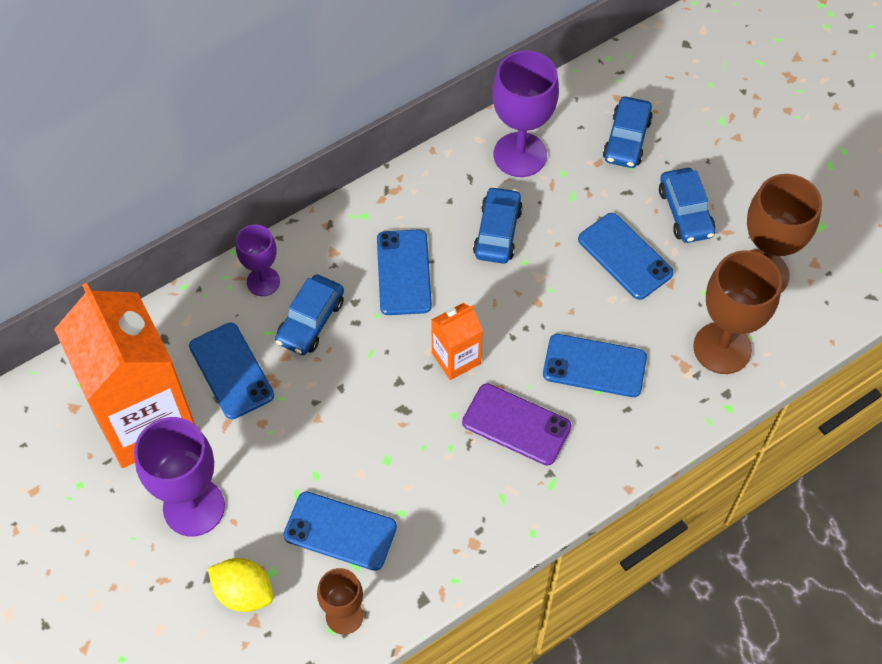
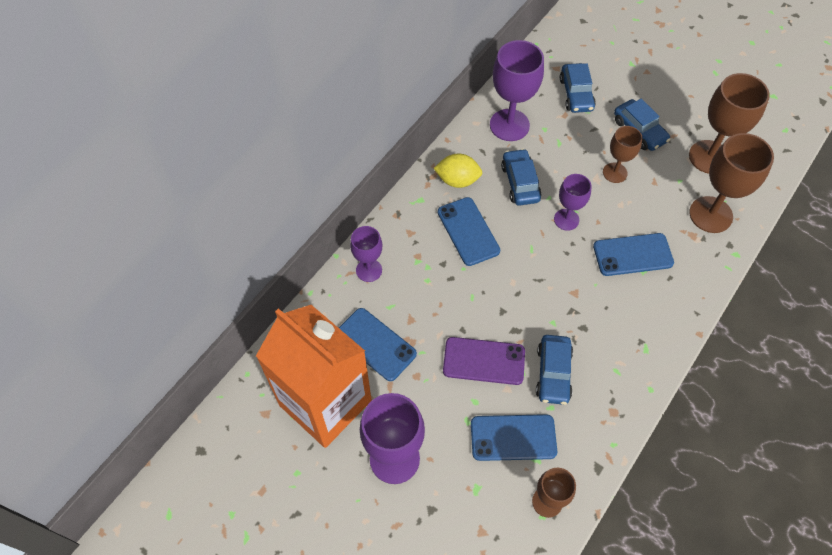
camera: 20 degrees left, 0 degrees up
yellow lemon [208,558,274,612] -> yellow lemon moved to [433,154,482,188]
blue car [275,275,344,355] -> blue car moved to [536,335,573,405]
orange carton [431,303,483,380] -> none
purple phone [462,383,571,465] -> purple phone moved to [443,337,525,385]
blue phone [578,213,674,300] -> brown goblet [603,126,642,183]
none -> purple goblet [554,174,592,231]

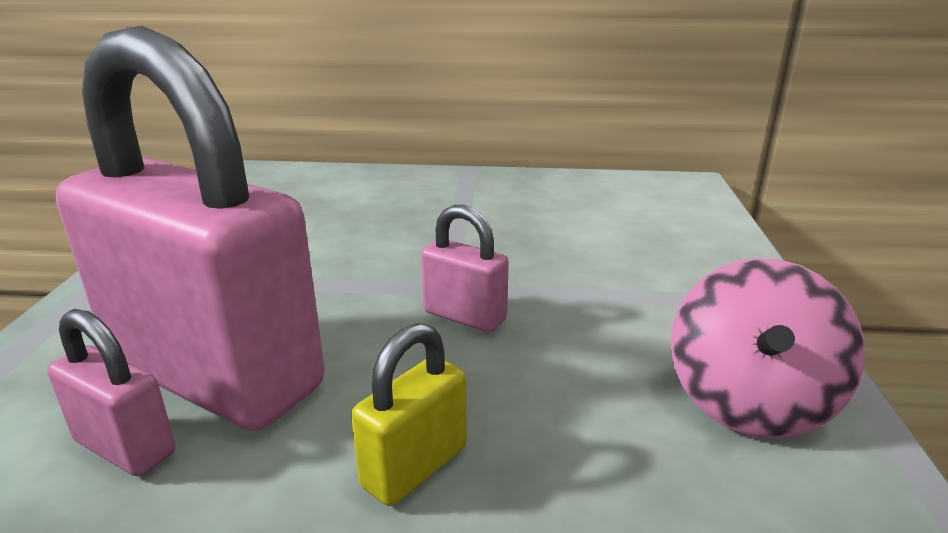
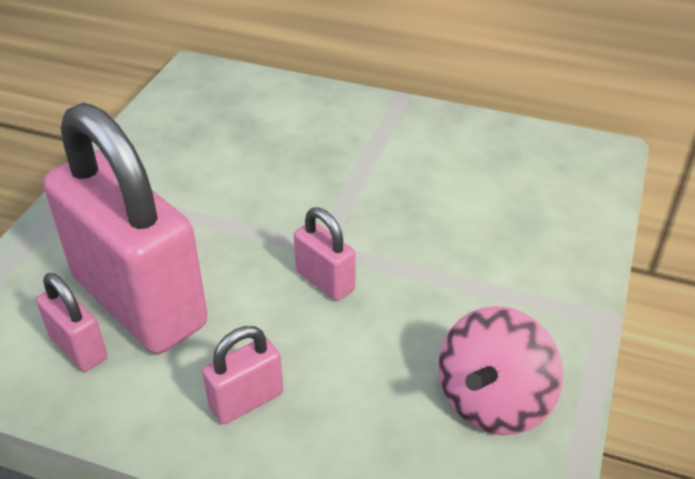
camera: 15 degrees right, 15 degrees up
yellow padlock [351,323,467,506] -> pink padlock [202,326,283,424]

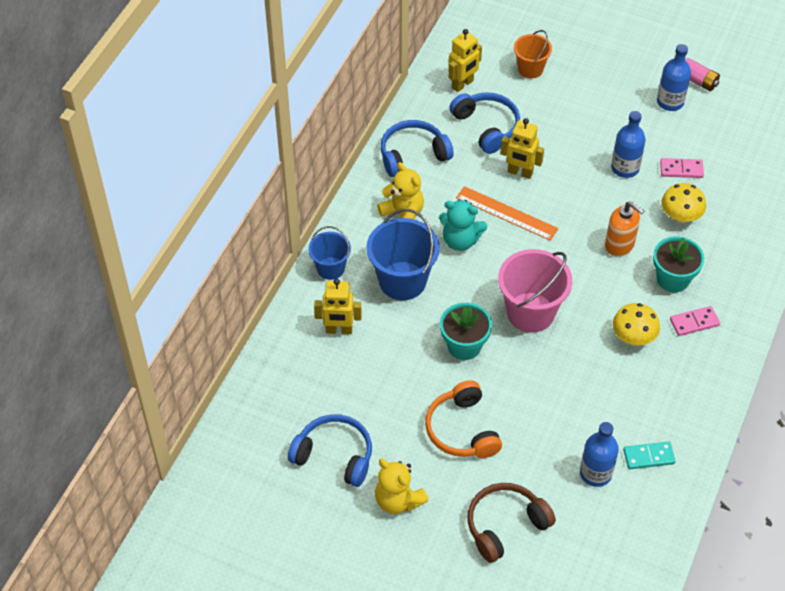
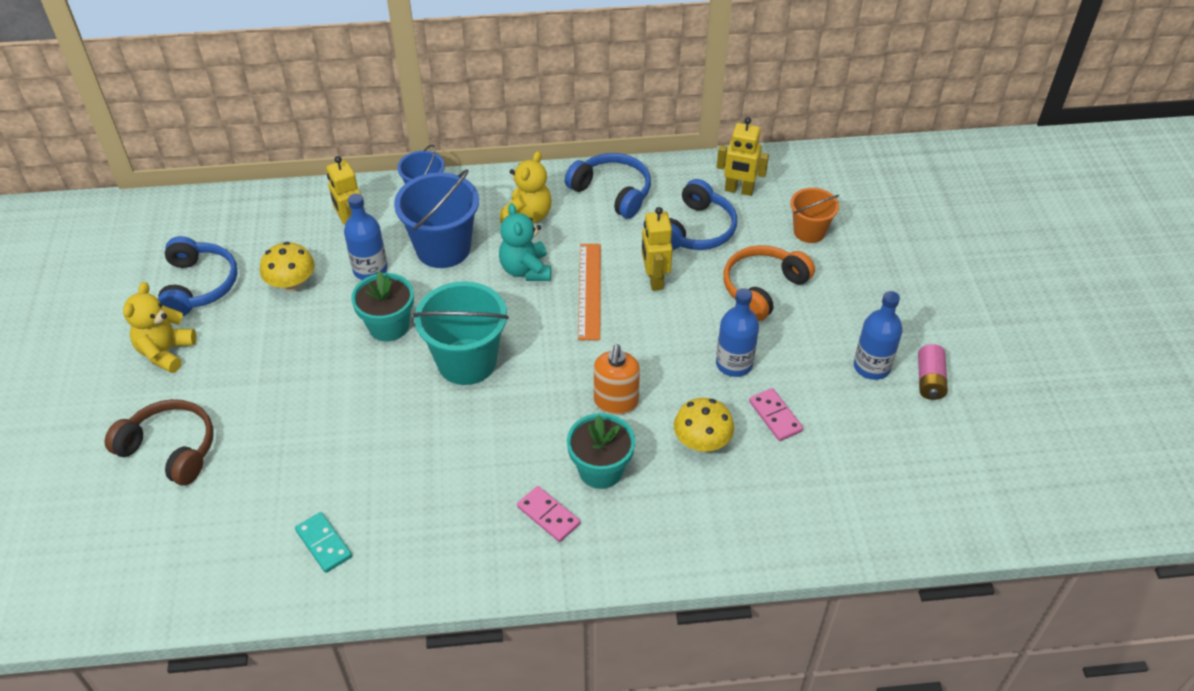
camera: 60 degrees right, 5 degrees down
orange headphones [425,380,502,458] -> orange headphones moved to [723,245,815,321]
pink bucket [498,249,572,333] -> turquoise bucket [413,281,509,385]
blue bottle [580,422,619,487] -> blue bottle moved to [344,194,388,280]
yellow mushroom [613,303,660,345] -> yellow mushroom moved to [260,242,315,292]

▸ **Assignment**
A complete and exact copy of the records is required. Exclude the pictures.

▸ **Completed task**
camera: 20 degrees left, 0 degrees up
yellow lemon [208,558,274,612] -> yellow lemon moved to [433,154,482,188]
blue car [275,275,344,355] -> blue car moved to [536,335,573,405]
orange carton [431,303,483,380] -> none
purple phone [462,383,571,465] -> purple phone moved to [443,337,525,385]
blue phone [578,213,674,300] -> brown goblet [603,126,642,183]
none -> purple goblet [554,174,592,231]

camera: 15 degrees right, 15 degrees up
yellow padlock [351,323,467,506] -> pink padlock [202,326,283,424]

camera: 60 degrees right, 5 degrees down
orange headphones [425,380,502,458] -> orange headphones moved to [723,245,815,321]
pink bucket [498,249,572,333] -> turquoise bucket [413,281,509,385]
blue bottle [580,422,619,487] -> blue bottle moved to [344,194,388,280]
yellow mushroom [613,303,660,345] -> yellow mushroom moved to [260,242,315,292]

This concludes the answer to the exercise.